• _Data records_

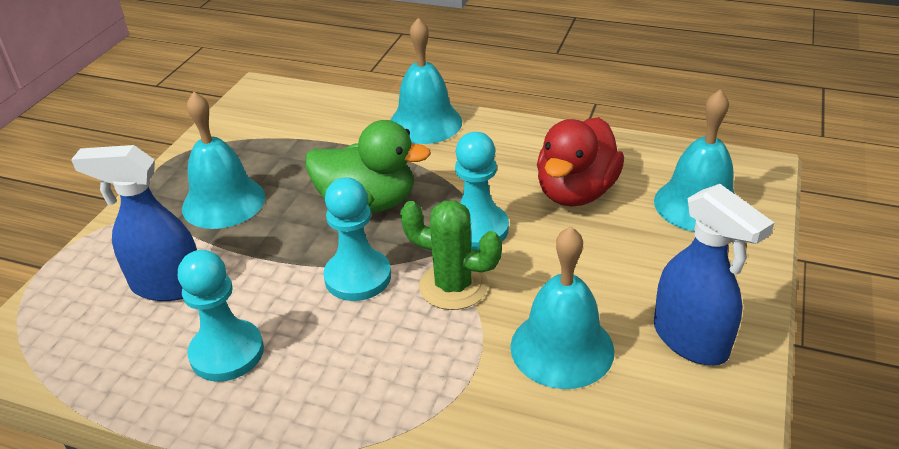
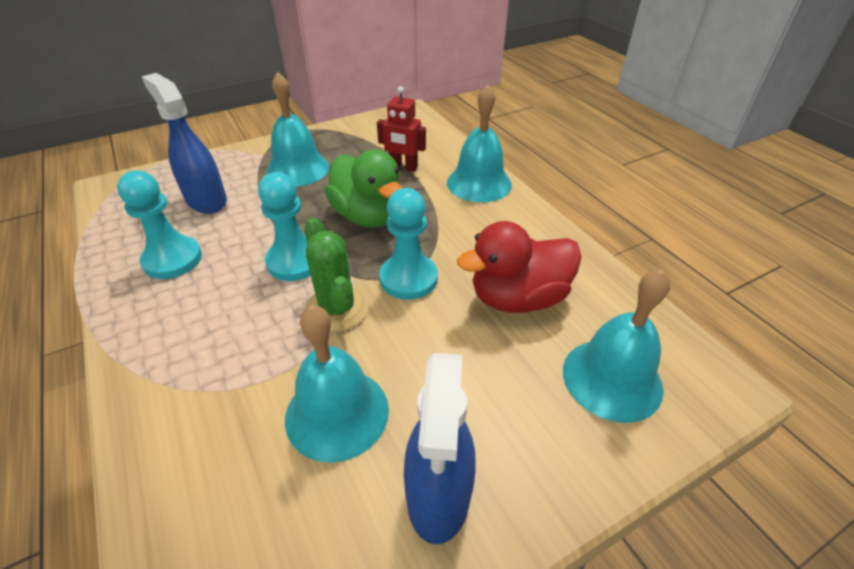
camera: 40 degrees right, 5 degrees up
(334, 144) = (403, 167): none -> red robot

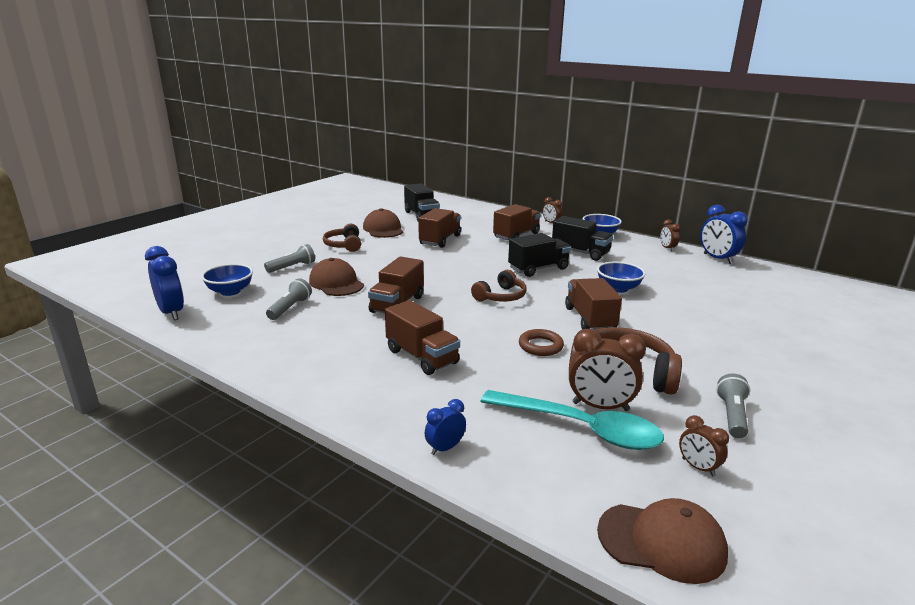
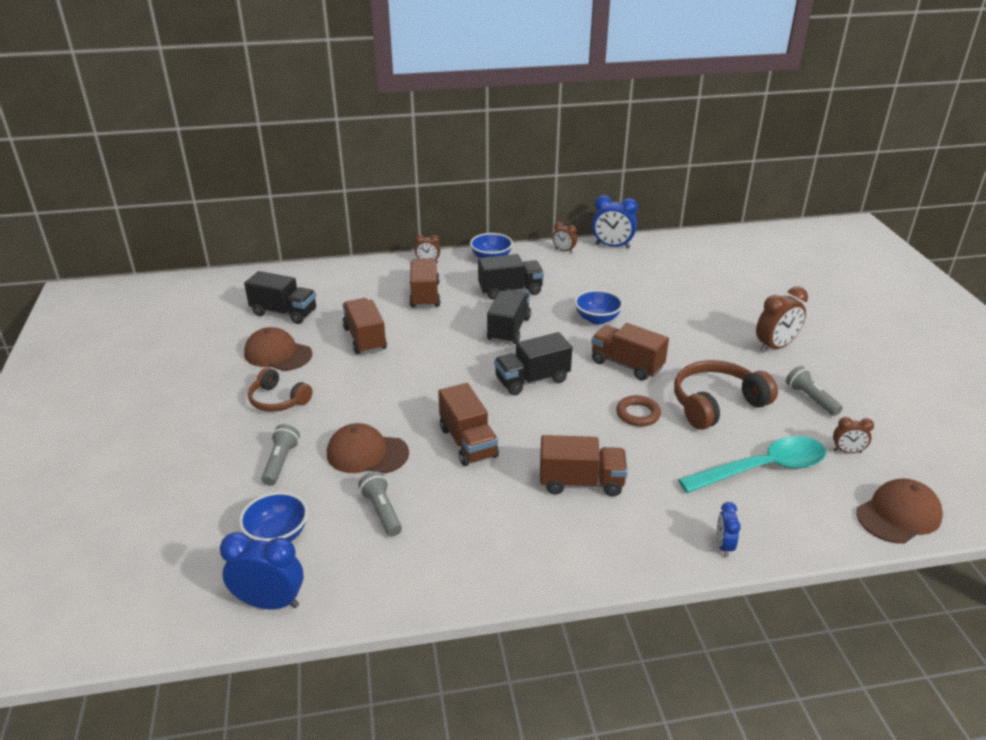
camera: 45 degrees left, 10 degrees up
(501, 296) = (532, 380): brown headphones -> black truck
(600, 406) = (746, 443): brown clock -> brown clock (775, 347)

• _What is required_
Reproduce all of the entries above word for word, but leave out their pictures.

• _Written answer_
camera: 40 degrees right, 5 degrees up
(334, 144) = (403, 167): none -> red robot

camera: 45 degrees left, 10 degrees up
(501, 296) = (532, 380): brown headphones -> black truck
(600, 406) = (746, 443): brown clock -> brown clock (775, 347)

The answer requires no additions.